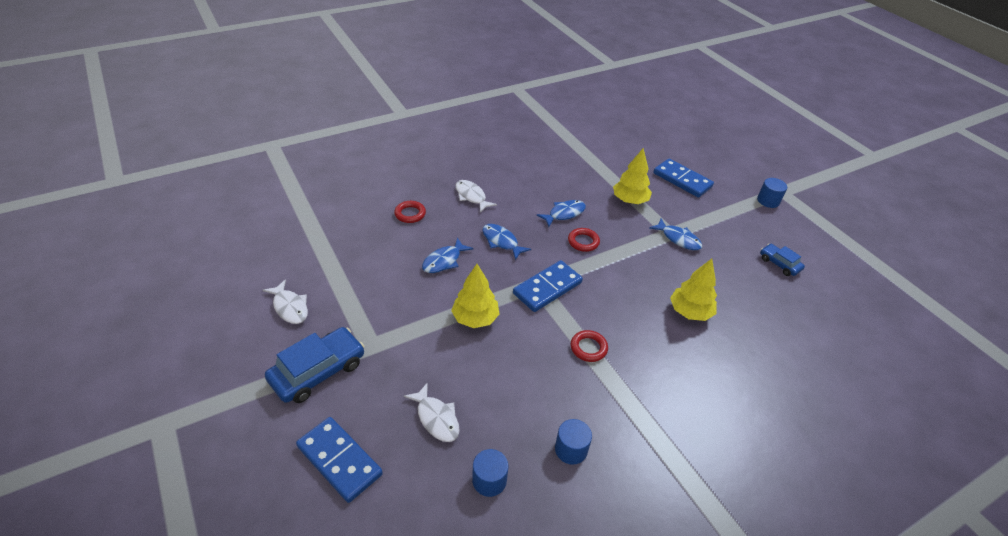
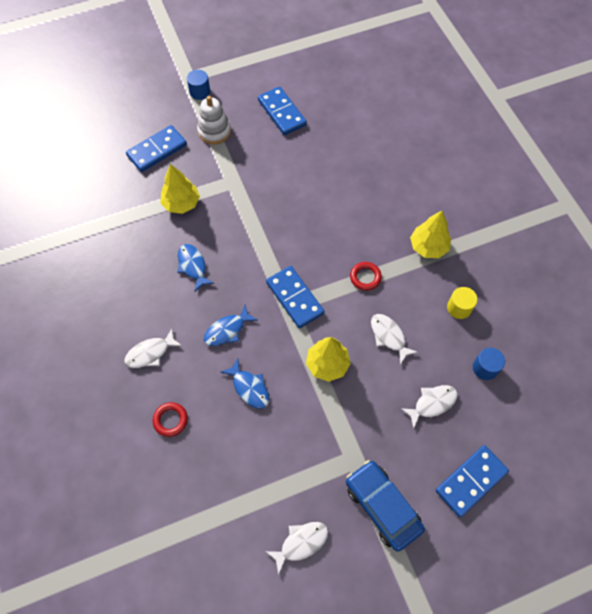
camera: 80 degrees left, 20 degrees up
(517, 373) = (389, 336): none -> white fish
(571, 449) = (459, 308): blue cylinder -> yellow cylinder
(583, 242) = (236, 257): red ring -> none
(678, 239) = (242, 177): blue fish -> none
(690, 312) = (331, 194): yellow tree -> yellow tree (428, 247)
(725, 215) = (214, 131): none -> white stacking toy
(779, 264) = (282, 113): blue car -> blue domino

------------------------------------------------

*Work required*: Beginning with the line that holds "(690, 312) = (331, 194): yellow" and ending with the last line of the data, copy each line exactly and add nothing.

*Written reply*:
(690, 312) = (331, 194): yellow tree -> yellow tree (428, 247)
(725, 215) = (214, 131): none -> white stacking toy
(779, 264) = (282, 113): blue car -> blue domino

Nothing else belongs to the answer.